#### Exercise instructions
Go over the listing below line by line, and return each one holding the string "minus".
##### Material for this exercise
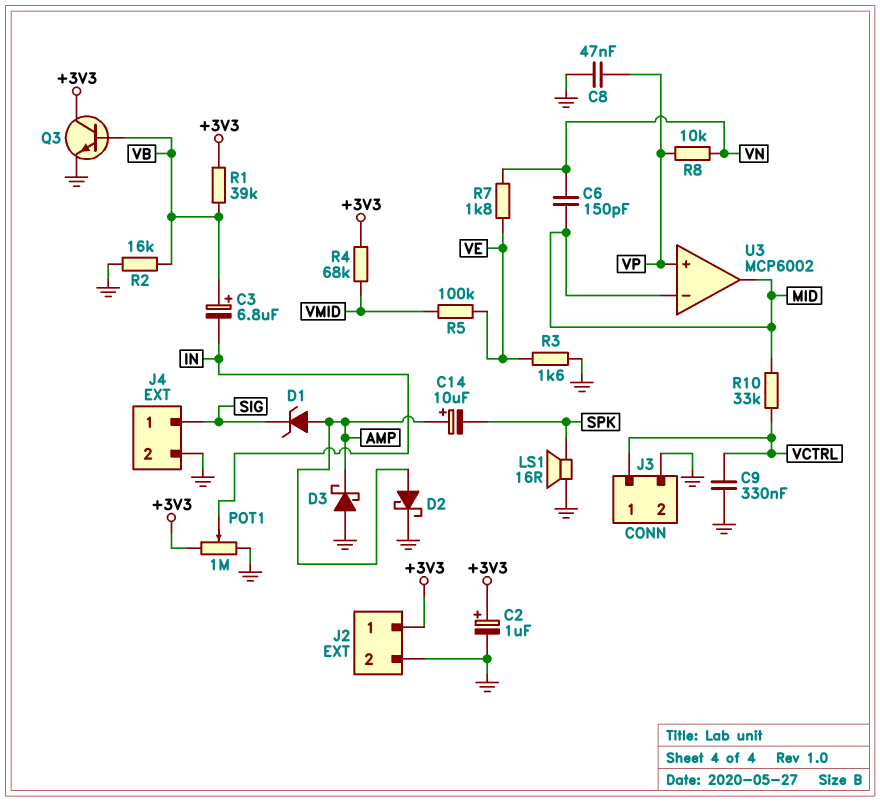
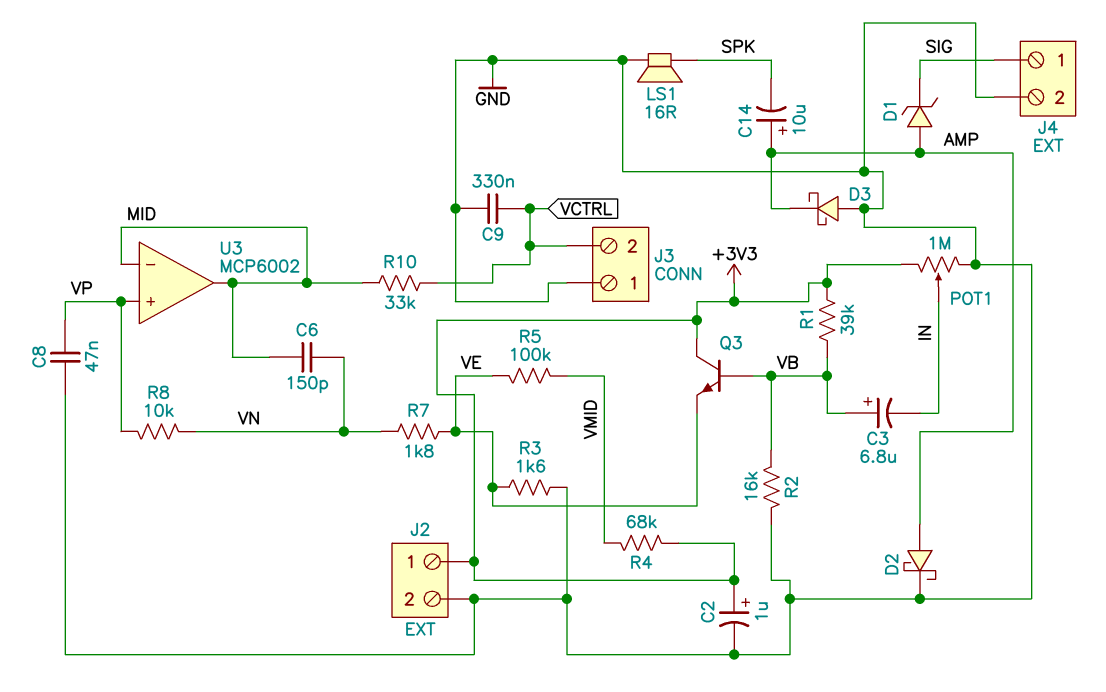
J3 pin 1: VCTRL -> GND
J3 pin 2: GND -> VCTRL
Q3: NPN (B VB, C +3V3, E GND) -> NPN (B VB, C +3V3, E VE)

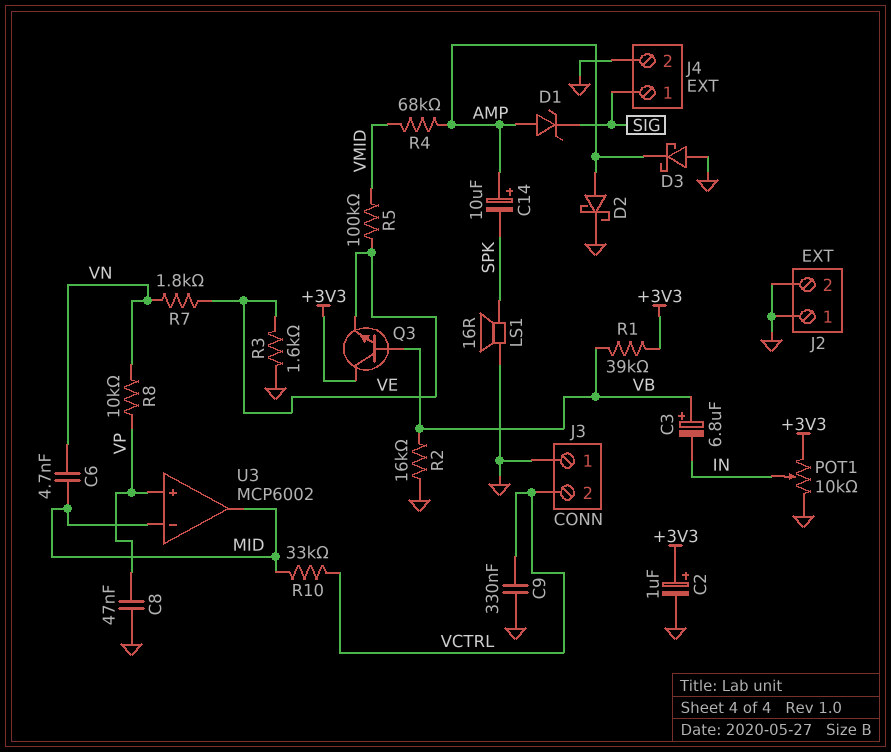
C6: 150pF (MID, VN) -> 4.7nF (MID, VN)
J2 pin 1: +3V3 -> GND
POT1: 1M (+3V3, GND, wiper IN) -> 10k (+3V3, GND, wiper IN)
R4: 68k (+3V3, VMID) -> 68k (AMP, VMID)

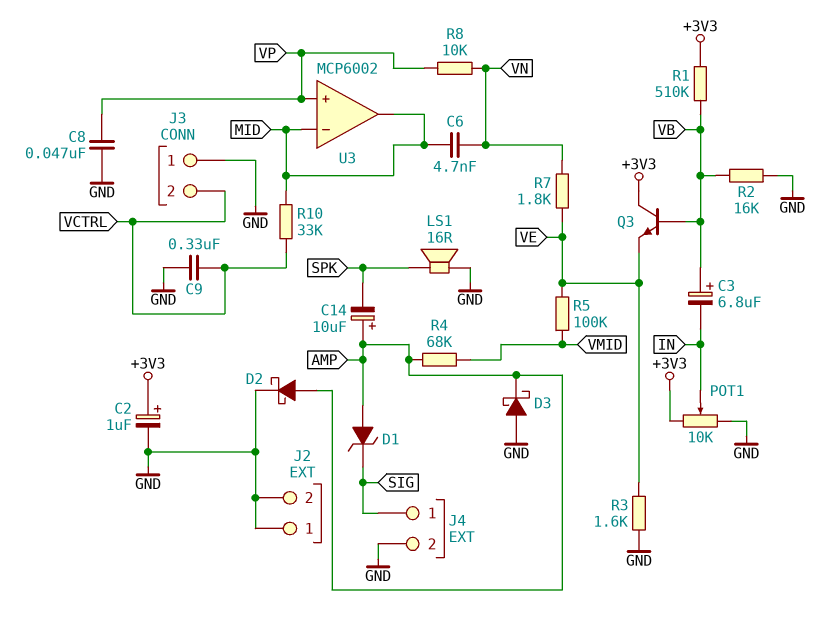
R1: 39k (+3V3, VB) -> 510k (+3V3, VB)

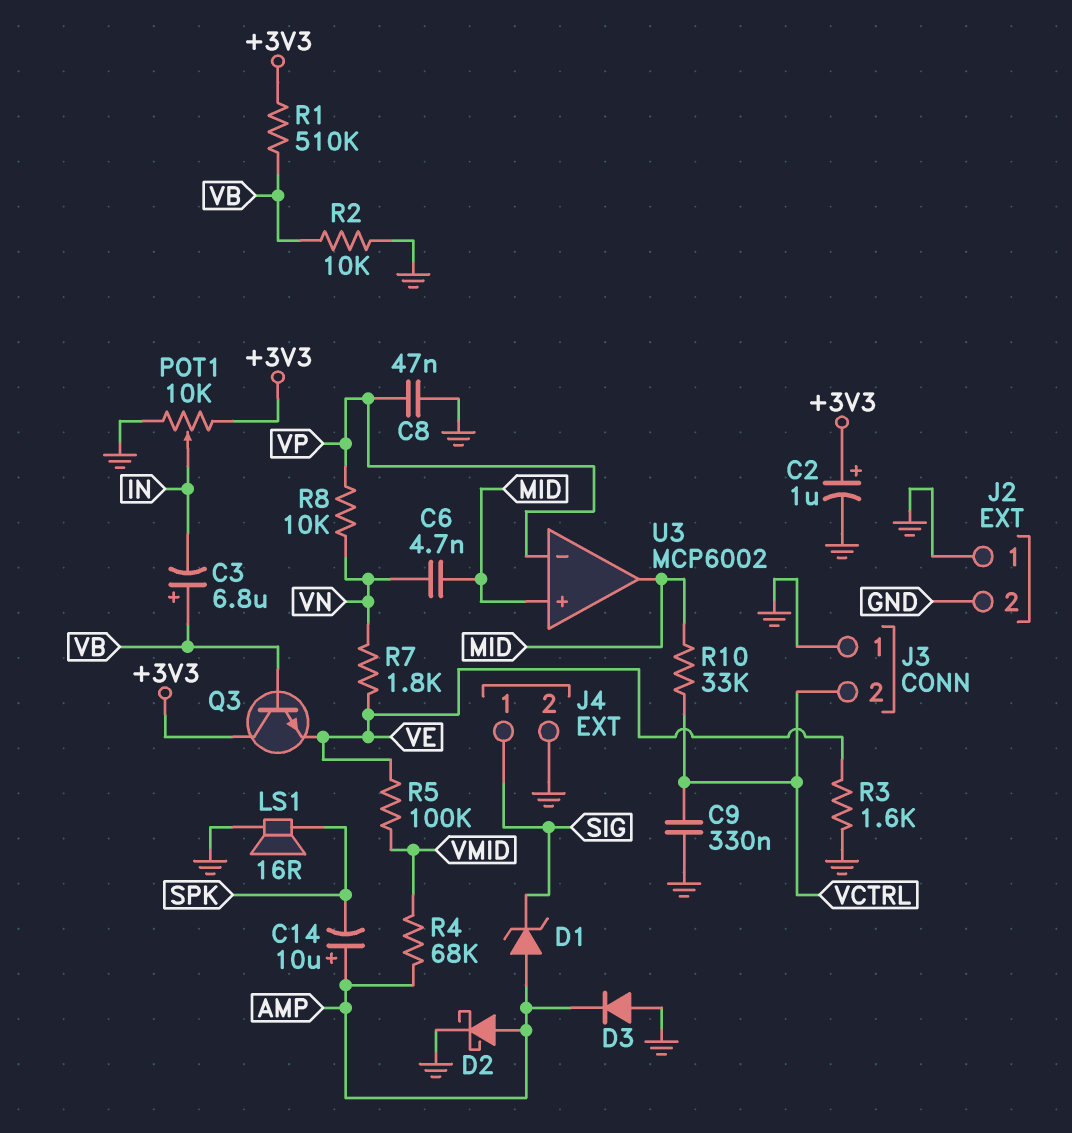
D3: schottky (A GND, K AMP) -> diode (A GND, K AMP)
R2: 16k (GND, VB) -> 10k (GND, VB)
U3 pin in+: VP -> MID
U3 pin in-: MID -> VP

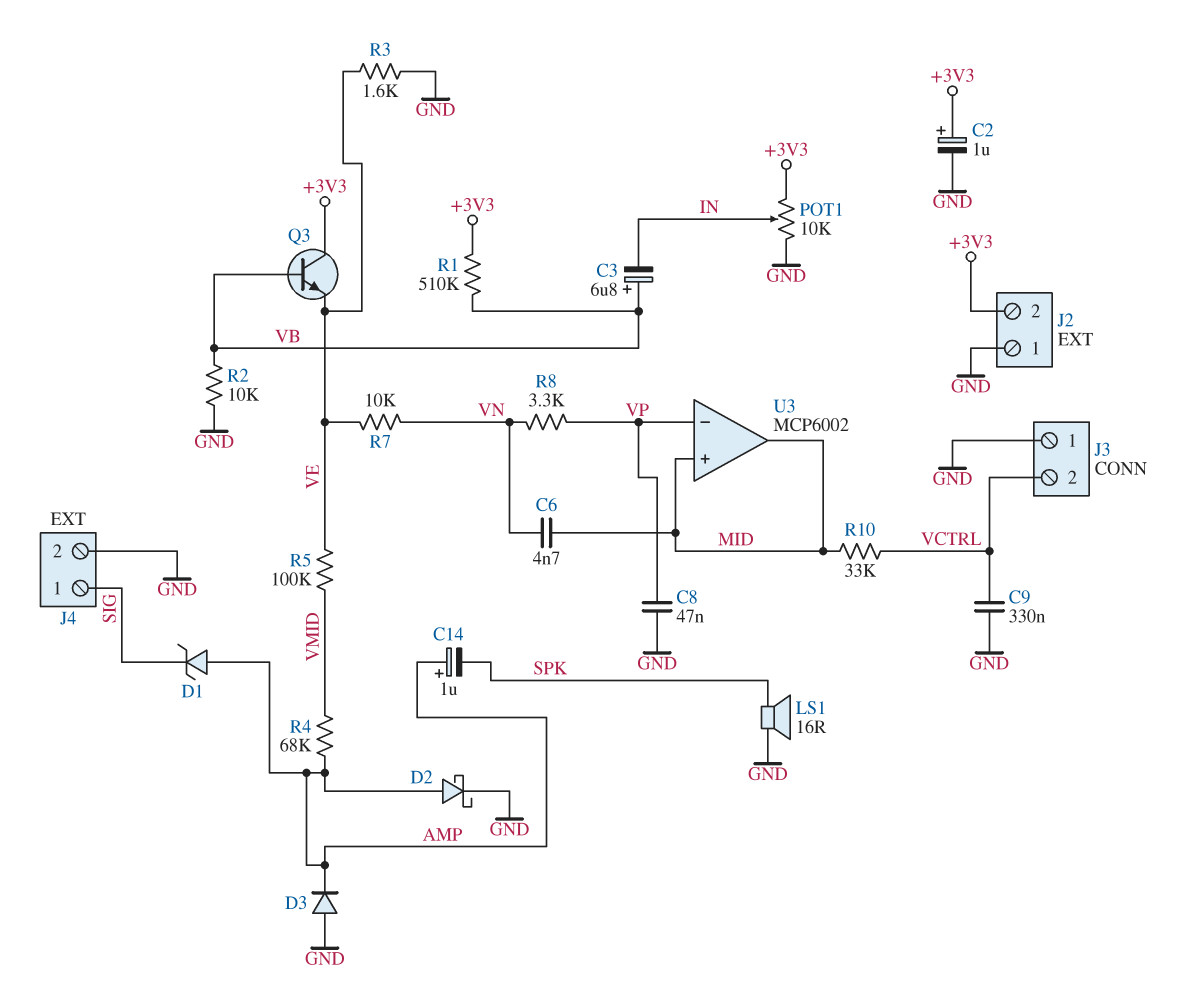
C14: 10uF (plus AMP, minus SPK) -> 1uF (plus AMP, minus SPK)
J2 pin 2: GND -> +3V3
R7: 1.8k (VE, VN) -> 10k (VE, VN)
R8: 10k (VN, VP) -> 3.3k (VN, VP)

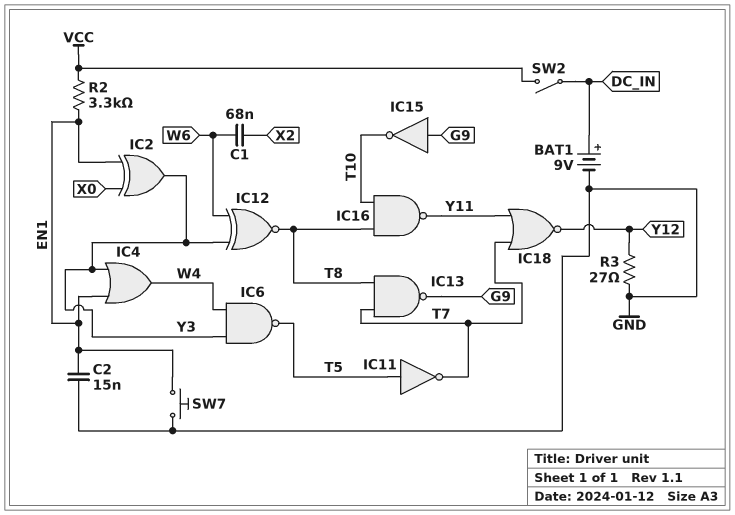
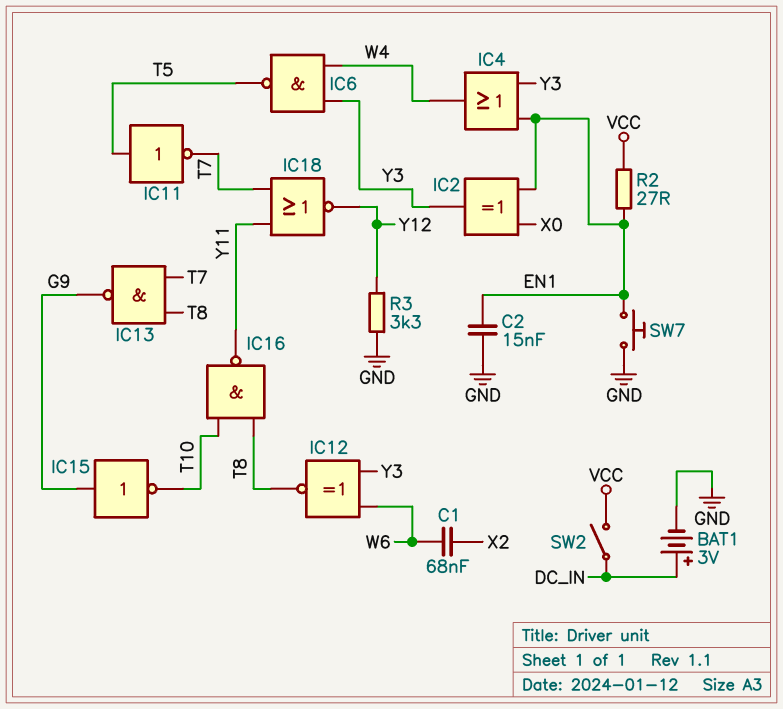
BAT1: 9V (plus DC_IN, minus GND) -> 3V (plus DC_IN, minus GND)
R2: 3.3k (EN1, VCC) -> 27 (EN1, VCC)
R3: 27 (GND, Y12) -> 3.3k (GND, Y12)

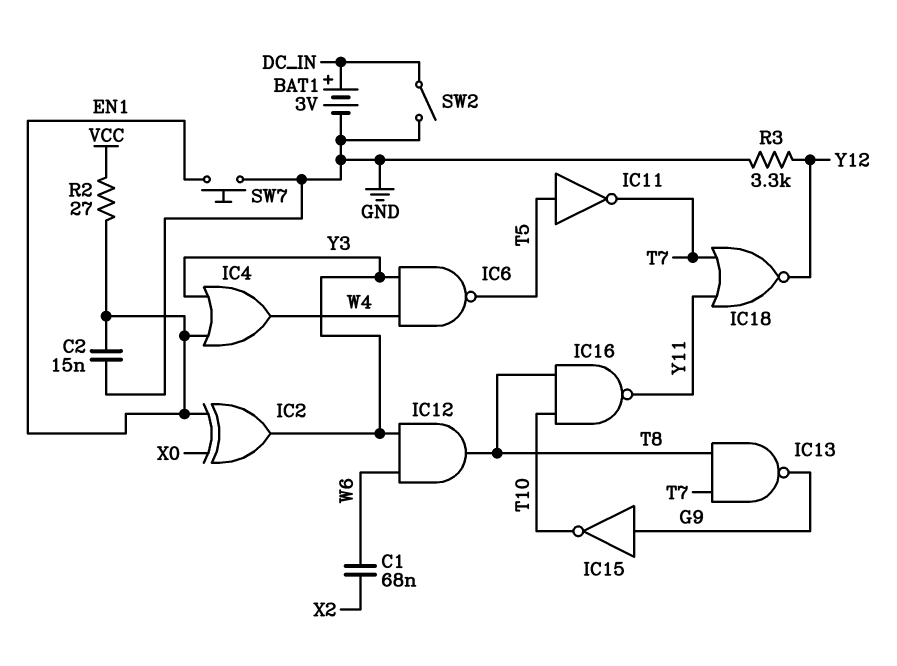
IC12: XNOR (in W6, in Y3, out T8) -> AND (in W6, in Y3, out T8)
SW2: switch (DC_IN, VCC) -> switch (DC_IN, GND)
##########
#### Exercise answer
C14: 10uF (plus AMP, minus SPK) -> 1uF (plus AMP, minus SPK)
BAT1: 9V (plus DC_IN, minus GND) -> 3V (plus DC_IN, minus GND)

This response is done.